> **Work task**: Looking at the records below, say how many lines include "turquoise", and add nothing else.

> **The input**:
• • • •

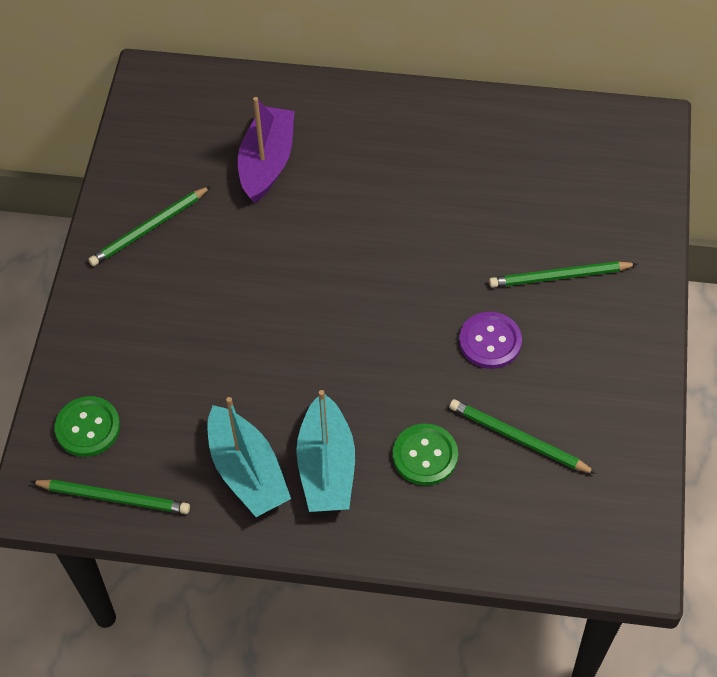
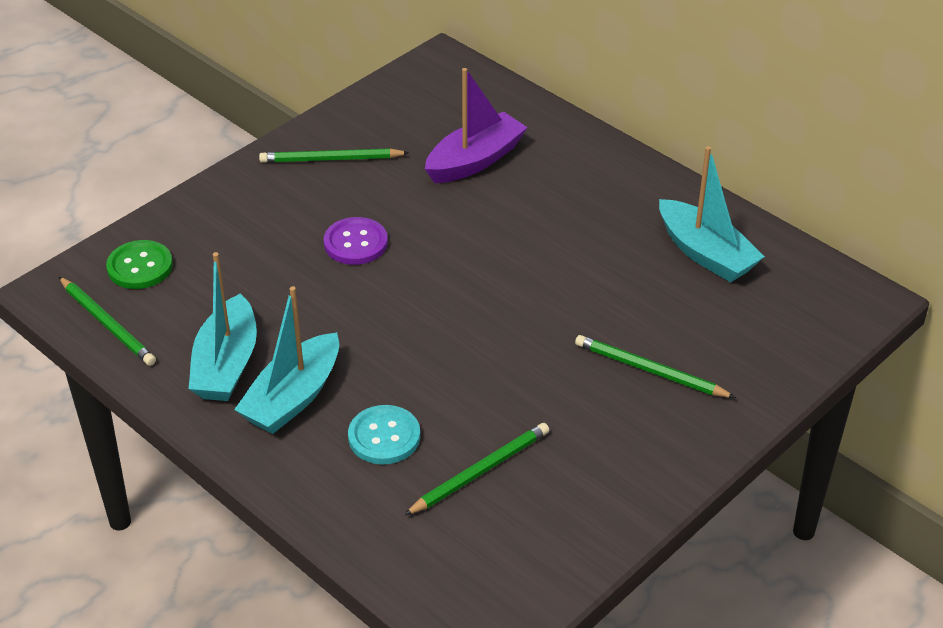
camera: 35 degrees right, 15 degrees down
(425, 456) = (384, 437): green button -> turquoise button
(490, 341) = (532, 385): purple button -> purple button (355, 243)
(511, 149) = (706, 253): none -> turquoise boat
(518, 439) = (480, 471): green pencil -> green pencil turned 75 degrees clockwise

• • • •

> **Problem solution**: 2